Task statement –
Pictures are to be left out, and only the lines below starting at the one with "pink square: (173, 149)" and ending at the one with "pink trapezoid: (613, 190)" are to be reproduced, each exactly, both ends included.

Record set –

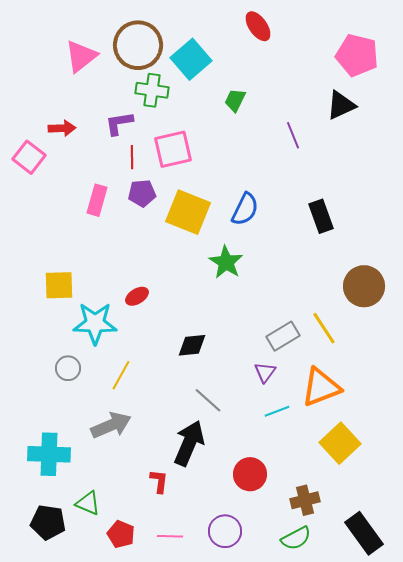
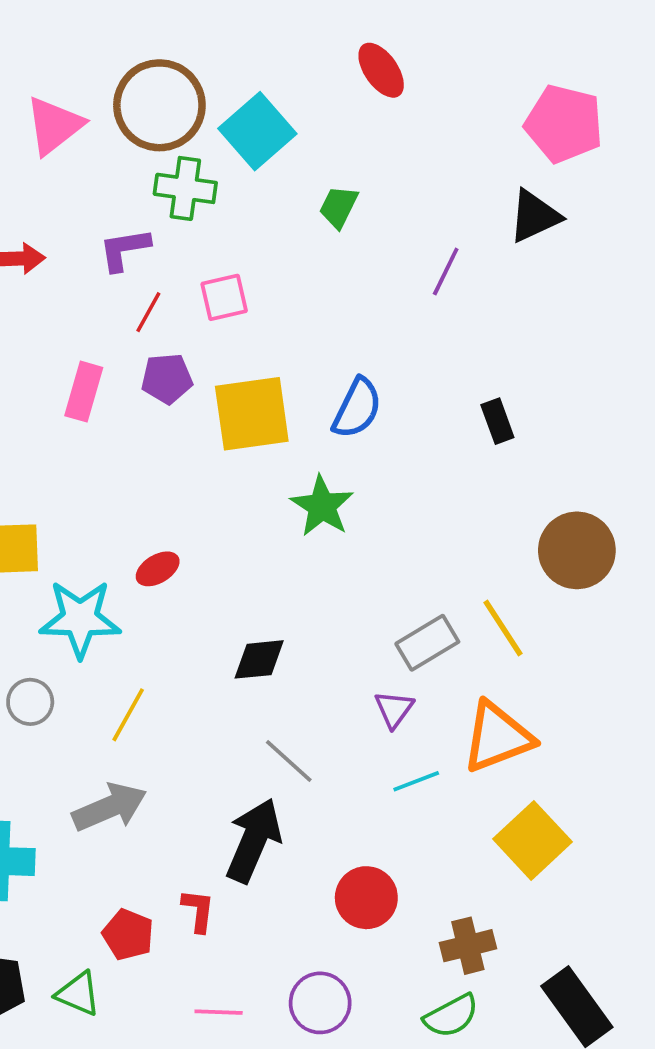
purple line: (293, 135) -> (446, 272), turned 48
pink square: (173, 149) -> (224, 297), size x0.7
red line: (132, 157) -> (148, 312), turned 30
yellow square: (188, 212) -> (252, 414), turned -30
black rectangle: (321, 216) -> (497, 421), size x0.7
green triangle: (88, 503) -> (78, 994), moved
red pentagon: (121, 534) -> (128, 935), moved

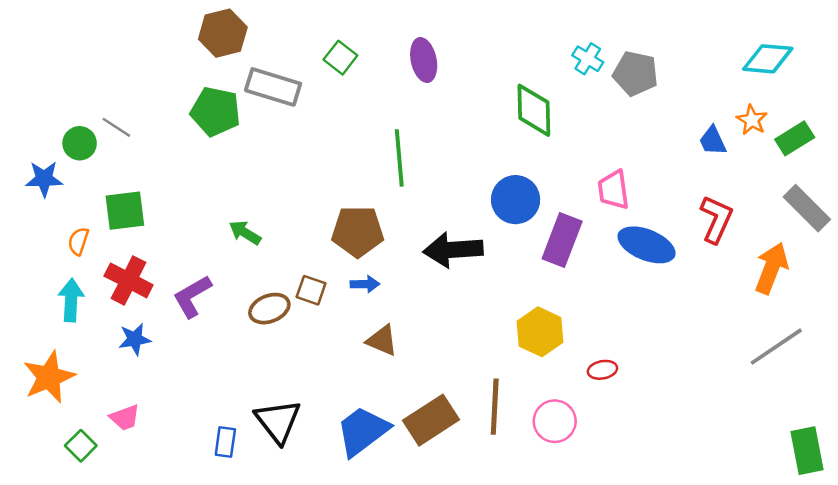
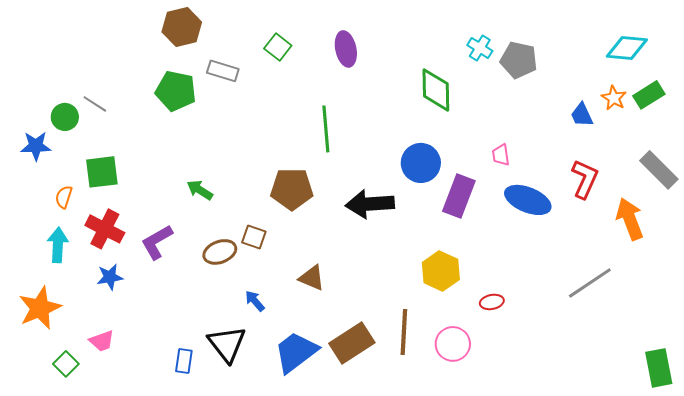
gray rectangle: (273, 87) -> (223, 71), size x0.7
green rectangle: (795, 138) -> (649, 95), moved
pink trapezoid: (613, 190) -> (501, 155), size x0.7
orange arrow: (771, 268) -> (630, 219), turned -42
blue arrow: (365, 284) -> (255, 301), moved, turned -130
gray line: (776, 347) -> (590, 283), moved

Exercise result –
pink square: (173, 149) -> (224, 297), size x0.7
red line: (132, 157) -> (148, 312), turned 30
yellow square: (188, 212) -> (252, 414), turned -30
black rectangle: (321, 216) -> (497, 421), size x0.7
green triangle: (88, 503) -> (78, 994), moved
red pentagon: (121, 534) -> (128, 935), moved

gray rectangle: (273, 87) -> (223, 71), size x0.7
green rectangle: (795, 138) -> (649, 95), moved
pink trapezoid: (613, 190) -> (501, 155), size x0.7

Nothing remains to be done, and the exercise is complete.